Convert the lines of the items below, beginning with the line that contains "coordinates (184, 526)." and going on through the line that contains "Manal [1084, 1515]", into a JSON list of strings with one string per line. Leave out any blank lines.

Items from a pointing dataset:

============================================================

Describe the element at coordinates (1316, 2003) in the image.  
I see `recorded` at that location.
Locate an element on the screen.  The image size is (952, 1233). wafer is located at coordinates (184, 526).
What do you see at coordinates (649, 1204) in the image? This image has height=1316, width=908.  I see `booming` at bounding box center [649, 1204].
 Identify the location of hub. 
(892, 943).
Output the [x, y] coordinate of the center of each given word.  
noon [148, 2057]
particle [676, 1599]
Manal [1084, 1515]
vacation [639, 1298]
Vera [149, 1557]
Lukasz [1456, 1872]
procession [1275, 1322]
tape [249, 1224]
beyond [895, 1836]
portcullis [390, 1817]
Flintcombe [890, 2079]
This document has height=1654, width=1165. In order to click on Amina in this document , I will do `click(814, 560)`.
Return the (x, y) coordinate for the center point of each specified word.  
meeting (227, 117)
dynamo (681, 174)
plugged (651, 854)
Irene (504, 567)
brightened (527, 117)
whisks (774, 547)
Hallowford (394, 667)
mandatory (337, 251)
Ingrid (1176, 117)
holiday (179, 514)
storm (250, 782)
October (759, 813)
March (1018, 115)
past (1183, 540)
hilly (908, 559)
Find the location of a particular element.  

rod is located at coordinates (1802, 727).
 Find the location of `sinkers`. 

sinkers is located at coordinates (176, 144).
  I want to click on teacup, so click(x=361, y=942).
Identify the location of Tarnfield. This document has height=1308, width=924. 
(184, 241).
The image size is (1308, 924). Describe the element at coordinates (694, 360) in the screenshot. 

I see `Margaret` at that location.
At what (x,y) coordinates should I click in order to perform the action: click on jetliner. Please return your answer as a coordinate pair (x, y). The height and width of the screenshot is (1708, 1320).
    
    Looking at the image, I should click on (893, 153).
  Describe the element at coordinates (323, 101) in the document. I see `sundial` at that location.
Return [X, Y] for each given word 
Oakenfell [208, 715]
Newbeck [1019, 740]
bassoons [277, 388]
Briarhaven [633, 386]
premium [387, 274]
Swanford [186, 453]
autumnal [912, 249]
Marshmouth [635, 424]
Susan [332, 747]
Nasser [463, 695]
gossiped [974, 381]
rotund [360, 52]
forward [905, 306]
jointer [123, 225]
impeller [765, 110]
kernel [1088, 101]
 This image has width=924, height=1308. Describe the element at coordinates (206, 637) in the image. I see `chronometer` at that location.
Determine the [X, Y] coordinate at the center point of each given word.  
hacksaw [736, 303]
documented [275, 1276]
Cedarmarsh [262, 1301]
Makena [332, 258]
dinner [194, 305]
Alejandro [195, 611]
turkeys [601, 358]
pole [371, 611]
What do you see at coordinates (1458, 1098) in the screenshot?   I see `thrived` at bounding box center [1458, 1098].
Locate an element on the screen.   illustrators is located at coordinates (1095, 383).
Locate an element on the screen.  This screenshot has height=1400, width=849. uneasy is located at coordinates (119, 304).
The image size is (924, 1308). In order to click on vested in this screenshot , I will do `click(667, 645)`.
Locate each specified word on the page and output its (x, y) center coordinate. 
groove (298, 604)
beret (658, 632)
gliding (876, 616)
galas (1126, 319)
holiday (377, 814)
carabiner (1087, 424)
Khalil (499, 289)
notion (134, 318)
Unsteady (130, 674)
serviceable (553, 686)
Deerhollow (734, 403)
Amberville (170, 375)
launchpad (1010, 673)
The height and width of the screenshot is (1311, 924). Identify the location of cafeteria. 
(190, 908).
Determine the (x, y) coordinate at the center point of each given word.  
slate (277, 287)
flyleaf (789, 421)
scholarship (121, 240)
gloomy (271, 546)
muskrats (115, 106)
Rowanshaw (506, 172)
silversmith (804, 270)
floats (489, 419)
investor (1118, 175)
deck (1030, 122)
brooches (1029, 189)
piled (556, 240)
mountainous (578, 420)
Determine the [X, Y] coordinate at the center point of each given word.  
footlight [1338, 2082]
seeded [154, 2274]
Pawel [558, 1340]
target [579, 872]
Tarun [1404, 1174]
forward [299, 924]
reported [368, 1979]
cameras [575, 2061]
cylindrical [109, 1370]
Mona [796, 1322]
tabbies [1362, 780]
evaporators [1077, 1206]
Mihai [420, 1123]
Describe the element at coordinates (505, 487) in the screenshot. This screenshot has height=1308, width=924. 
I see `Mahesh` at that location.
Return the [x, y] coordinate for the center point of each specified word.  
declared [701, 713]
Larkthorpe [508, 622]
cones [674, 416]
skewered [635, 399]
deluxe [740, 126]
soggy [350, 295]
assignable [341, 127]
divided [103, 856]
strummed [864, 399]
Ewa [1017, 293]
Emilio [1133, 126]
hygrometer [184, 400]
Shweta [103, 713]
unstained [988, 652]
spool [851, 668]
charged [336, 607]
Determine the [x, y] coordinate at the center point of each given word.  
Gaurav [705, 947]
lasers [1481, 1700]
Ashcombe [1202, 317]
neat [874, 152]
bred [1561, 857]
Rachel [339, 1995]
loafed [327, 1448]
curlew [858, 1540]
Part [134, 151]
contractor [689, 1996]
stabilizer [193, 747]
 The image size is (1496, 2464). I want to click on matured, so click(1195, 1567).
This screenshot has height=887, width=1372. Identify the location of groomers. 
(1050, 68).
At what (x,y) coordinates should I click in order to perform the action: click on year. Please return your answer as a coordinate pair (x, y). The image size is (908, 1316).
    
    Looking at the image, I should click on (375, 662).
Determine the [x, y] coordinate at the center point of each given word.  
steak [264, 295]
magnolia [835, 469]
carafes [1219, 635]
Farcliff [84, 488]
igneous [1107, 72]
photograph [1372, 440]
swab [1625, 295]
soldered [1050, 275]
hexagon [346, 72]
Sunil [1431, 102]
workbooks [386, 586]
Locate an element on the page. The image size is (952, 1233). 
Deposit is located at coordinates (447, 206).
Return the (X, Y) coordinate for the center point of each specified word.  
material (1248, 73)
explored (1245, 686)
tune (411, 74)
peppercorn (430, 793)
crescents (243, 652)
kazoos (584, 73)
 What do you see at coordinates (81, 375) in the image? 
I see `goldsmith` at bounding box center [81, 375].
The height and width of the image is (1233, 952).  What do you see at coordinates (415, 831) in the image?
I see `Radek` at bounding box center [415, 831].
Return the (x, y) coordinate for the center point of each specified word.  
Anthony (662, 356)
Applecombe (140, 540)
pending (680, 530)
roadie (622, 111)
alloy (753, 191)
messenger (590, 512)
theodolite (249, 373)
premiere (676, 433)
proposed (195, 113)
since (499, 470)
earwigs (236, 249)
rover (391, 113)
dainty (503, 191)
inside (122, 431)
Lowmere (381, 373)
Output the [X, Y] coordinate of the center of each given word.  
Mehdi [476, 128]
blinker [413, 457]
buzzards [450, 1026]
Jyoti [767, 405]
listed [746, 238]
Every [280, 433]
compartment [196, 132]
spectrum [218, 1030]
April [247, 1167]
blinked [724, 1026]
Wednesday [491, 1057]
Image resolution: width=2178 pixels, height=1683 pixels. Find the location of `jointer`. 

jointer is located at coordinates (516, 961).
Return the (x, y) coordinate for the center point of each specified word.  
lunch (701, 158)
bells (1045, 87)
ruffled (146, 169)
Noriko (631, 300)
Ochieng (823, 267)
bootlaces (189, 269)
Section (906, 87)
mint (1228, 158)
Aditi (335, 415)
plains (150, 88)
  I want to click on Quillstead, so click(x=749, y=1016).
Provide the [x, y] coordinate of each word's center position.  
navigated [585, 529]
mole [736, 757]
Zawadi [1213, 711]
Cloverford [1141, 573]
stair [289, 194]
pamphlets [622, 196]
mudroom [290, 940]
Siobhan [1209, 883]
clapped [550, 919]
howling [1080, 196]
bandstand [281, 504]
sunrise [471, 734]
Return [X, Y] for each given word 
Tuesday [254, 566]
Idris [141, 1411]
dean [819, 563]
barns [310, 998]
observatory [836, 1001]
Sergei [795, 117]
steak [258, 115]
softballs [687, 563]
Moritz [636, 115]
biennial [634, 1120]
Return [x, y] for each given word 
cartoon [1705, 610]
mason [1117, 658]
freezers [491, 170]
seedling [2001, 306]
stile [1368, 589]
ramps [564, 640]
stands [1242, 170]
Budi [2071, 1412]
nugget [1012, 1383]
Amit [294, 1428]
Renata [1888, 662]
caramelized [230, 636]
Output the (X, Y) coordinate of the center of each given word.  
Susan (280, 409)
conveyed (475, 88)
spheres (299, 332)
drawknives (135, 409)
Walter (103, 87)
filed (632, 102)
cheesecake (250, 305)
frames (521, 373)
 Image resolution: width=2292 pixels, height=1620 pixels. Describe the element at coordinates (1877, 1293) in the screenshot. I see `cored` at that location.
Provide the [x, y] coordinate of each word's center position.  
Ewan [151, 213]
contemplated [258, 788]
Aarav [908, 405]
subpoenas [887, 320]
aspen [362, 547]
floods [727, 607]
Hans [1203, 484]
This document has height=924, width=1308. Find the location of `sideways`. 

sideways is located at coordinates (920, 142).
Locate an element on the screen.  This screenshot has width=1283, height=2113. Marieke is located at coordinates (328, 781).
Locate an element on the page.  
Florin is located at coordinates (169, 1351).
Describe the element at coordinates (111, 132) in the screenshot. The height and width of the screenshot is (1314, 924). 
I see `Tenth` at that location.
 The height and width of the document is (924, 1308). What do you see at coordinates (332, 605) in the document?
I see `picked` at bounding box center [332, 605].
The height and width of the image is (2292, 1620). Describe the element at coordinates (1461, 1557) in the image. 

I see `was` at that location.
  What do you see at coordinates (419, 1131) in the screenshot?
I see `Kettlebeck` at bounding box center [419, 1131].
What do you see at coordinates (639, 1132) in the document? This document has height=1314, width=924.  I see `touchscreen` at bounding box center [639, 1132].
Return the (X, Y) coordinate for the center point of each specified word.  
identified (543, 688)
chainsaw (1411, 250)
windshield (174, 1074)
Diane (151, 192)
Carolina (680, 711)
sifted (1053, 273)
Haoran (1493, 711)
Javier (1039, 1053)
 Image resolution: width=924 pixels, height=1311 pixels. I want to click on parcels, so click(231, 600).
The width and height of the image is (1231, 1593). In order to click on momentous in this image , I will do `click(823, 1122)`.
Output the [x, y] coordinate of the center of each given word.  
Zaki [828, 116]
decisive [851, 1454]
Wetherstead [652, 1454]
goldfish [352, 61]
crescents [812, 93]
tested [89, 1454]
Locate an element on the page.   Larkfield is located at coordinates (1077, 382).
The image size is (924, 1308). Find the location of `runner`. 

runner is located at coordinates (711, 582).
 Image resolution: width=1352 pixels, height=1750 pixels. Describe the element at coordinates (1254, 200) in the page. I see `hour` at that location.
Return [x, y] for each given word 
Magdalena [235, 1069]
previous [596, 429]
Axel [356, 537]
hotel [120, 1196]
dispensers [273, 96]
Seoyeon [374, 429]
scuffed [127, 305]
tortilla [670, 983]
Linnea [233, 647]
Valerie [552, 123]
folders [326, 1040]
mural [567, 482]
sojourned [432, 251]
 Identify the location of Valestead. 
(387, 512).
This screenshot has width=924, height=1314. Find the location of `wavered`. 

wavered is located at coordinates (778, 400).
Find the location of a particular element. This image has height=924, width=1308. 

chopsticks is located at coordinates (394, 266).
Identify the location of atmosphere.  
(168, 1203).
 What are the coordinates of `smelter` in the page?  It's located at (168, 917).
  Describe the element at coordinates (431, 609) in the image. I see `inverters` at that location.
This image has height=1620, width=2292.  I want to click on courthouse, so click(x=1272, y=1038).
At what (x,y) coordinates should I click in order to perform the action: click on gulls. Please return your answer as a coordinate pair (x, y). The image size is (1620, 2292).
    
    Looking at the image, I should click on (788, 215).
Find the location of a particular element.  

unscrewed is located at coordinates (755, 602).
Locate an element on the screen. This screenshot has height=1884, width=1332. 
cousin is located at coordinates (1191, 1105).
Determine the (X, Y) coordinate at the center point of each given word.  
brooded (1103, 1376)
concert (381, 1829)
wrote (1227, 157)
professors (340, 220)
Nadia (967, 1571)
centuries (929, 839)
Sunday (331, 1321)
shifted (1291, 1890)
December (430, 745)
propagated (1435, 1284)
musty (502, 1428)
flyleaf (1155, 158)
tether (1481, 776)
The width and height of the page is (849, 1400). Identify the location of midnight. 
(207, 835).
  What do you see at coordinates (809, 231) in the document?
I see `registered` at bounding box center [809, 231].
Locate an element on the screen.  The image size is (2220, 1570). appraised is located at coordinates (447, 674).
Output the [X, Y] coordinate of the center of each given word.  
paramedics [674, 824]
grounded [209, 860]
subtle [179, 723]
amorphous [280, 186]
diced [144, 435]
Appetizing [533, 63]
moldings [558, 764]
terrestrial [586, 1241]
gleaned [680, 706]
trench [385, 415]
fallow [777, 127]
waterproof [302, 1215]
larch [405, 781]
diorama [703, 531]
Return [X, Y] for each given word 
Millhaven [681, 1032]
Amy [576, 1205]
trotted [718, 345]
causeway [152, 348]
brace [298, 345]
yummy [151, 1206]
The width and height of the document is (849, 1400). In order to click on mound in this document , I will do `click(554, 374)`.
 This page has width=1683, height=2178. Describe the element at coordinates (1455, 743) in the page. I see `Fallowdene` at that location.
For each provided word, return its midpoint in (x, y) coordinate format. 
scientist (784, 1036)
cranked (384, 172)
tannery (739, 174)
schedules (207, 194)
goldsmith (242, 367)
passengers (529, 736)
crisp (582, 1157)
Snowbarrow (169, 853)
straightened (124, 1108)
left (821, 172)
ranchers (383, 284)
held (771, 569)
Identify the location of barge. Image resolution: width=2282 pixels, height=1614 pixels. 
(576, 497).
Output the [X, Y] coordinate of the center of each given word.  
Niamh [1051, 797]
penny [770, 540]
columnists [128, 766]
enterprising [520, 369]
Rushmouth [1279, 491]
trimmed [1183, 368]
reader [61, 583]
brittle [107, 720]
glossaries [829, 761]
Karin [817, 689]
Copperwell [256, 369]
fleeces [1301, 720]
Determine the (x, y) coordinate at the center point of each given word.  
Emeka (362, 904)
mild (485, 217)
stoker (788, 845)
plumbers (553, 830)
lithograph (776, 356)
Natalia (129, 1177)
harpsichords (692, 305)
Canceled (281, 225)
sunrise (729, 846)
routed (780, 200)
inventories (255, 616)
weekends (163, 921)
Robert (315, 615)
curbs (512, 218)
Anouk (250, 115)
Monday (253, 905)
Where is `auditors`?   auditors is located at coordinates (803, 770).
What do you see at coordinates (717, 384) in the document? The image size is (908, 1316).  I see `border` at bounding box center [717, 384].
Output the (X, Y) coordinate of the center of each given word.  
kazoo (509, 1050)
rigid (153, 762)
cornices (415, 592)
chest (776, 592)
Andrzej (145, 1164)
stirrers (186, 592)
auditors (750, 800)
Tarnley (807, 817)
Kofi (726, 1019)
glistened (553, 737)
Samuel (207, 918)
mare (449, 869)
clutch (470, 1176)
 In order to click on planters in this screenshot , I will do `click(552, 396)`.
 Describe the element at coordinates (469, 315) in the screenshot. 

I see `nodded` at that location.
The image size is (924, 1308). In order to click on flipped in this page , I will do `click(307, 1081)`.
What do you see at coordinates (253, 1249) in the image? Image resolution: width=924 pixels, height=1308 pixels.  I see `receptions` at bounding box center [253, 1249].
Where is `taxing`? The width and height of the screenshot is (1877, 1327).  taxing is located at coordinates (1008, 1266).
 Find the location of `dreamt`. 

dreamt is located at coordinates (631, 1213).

============================================================

* _Exercise response_:
[
  "Locate an element on the screen.  The image size is (952, 1233). wafer is located at coordinates (184, 526).",
  "What do you see at coordinates (649, 1204) in the image? This image has height=1316, width=908.  I see `booming` at bounding box center [649, 1204].",
  " Identify the location of hub. ",
  "(892, 943).",
  "Output the [x, y] coordinate of the center of each given word.  ",
  "noon [148, 2057]",
  "particle [676, 1599]",
  "Manal [1084, 1515]"
]